§ **STUDY MATERIAL**:
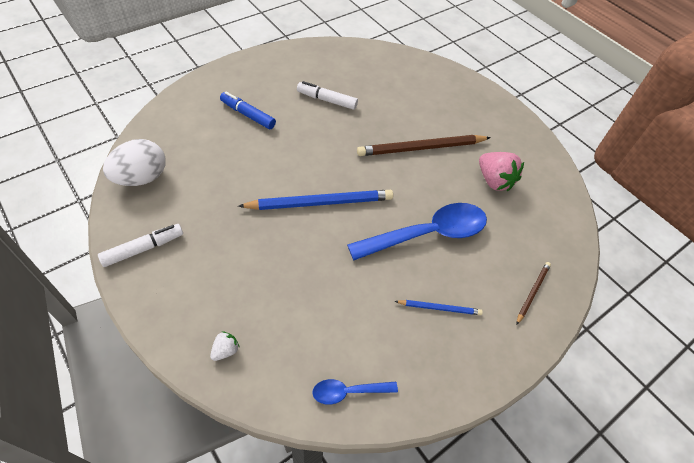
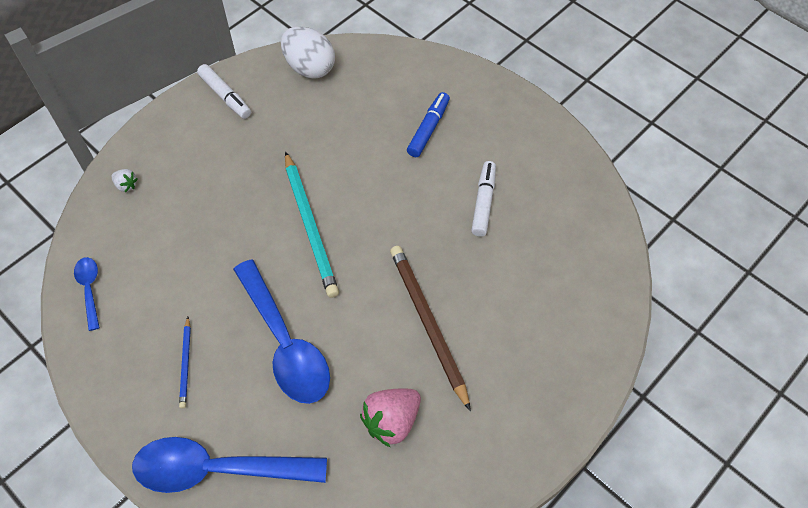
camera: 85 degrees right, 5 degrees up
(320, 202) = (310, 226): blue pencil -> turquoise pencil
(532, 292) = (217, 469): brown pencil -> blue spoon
---
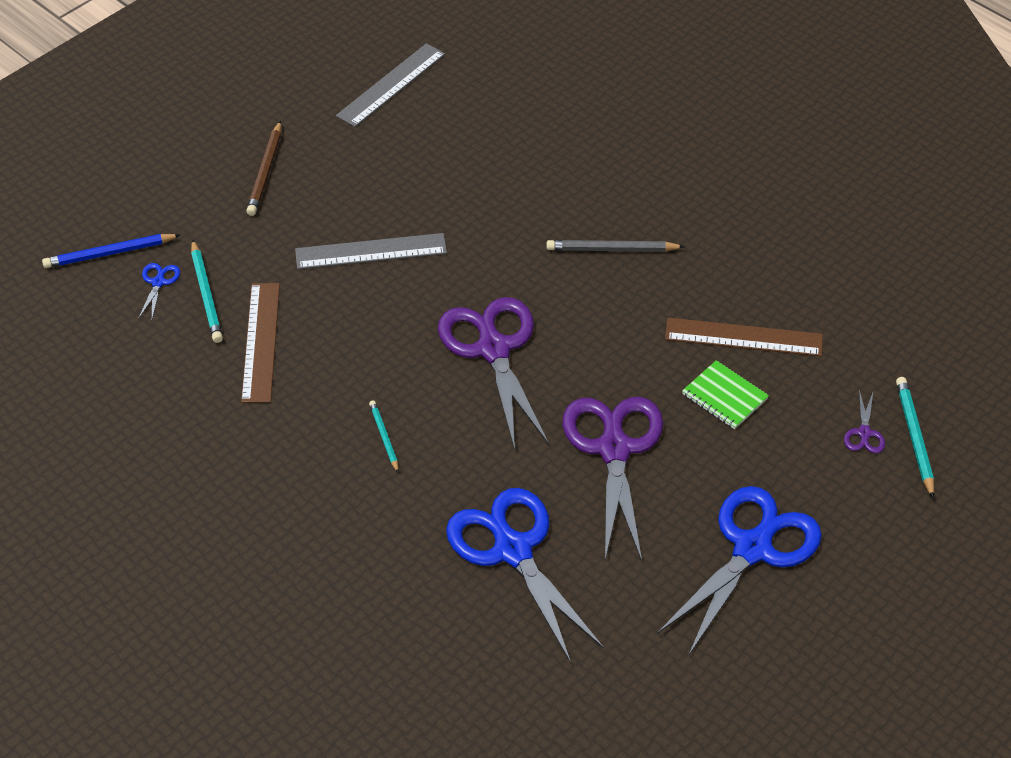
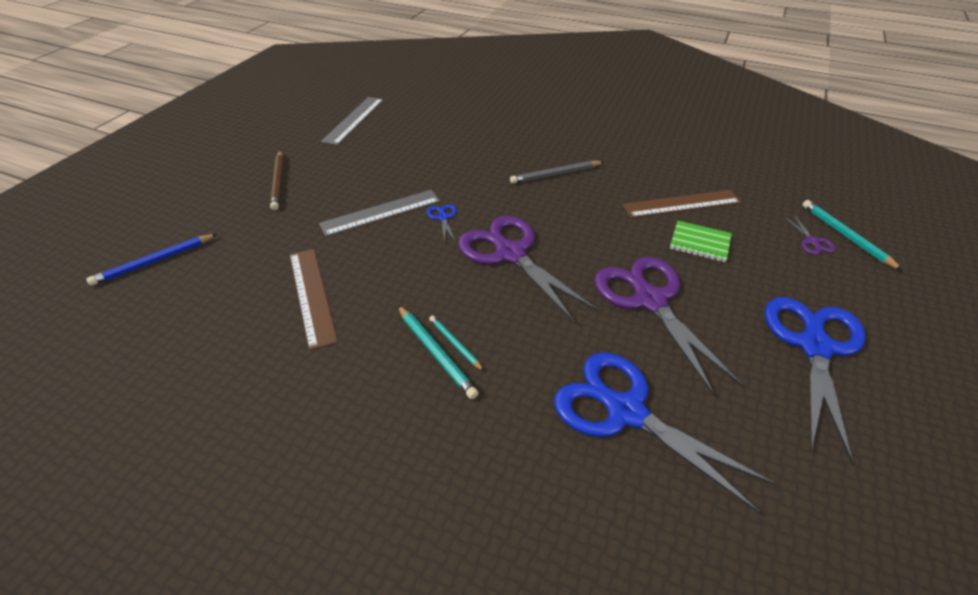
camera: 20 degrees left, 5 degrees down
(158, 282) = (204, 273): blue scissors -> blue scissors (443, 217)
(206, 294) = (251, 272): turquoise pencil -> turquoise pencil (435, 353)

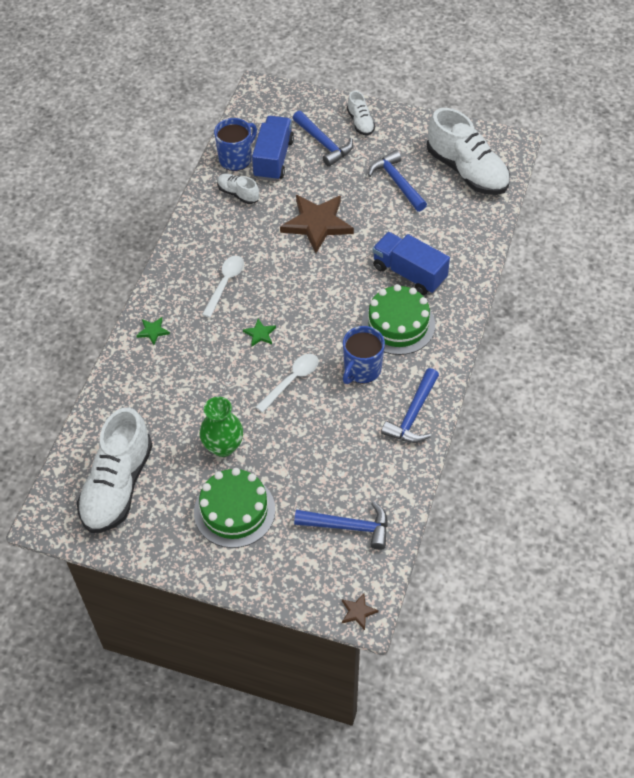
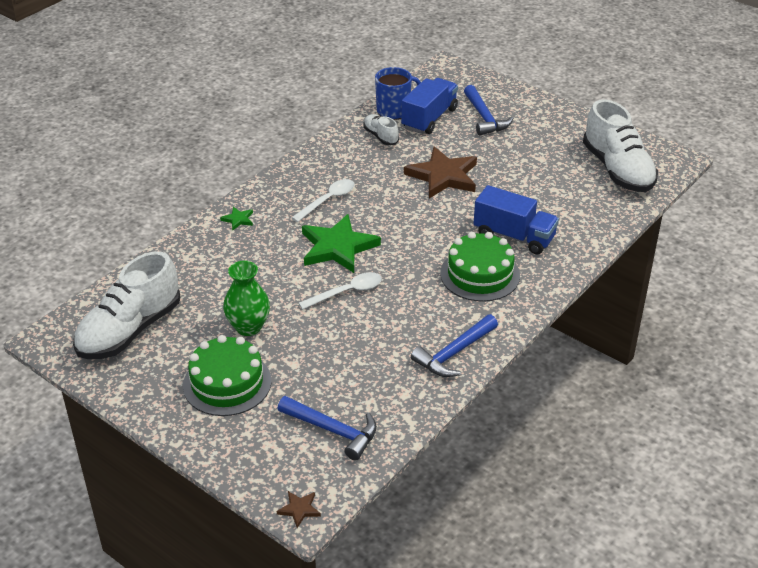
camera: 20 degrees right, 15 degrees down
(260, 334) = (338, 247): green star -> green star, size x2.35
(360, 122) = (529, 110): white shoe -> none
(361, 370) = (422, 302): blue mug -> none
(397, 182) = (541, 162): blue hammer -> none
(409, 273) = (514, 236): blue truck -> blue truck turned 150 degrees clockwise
---
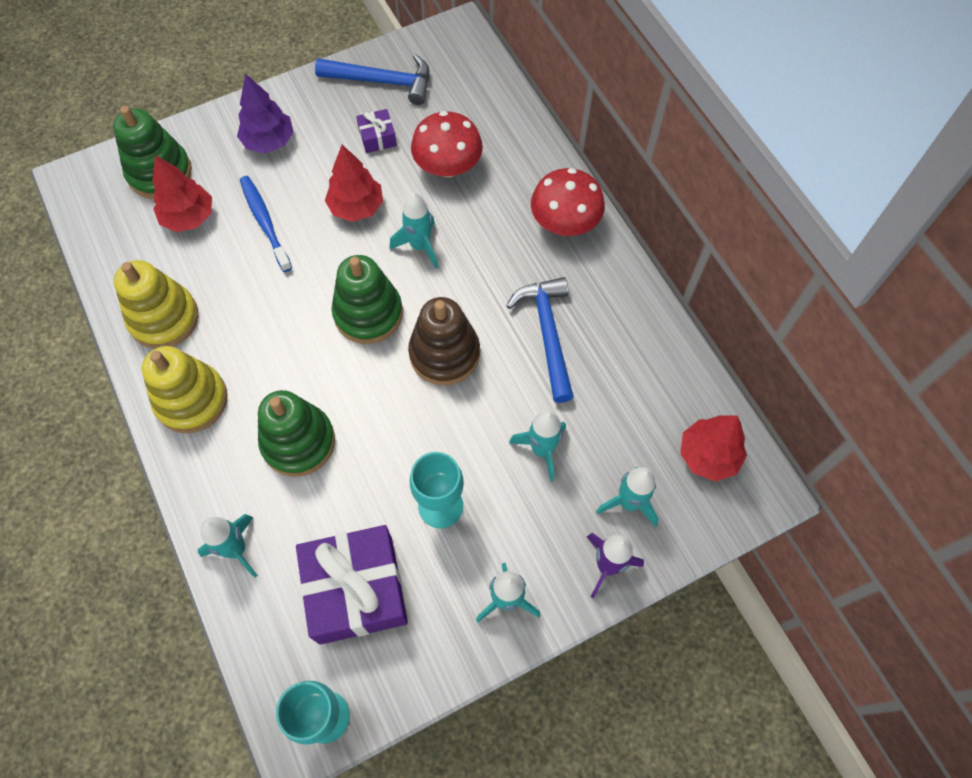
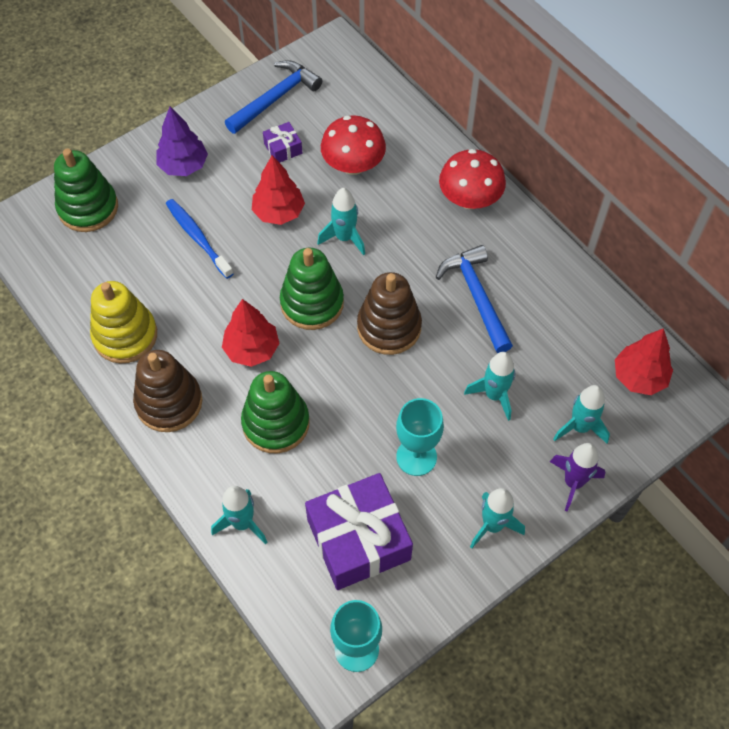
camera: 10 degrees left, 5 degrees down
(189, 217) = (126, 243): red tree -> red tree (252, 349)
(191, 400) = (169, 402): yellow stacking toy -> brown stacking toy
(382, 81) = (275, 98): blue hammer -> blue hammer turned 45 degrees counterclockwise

§ **WHAT TO PRODUCE**:
Using the entries above, repeat only the lines from the one containing "camera: 85 degrees right, 5 degrees up" through the one containing "(532, 292) = (217, 469): brown", end lines included.

§ **TASK OUTPUT**:
camera: 85 degrees right, 5 degrees up
(320, 202) = (310, 226): blue pencil -> turquoise pencil
(532, 292) = (217, 469): brown pencil -> blue spoon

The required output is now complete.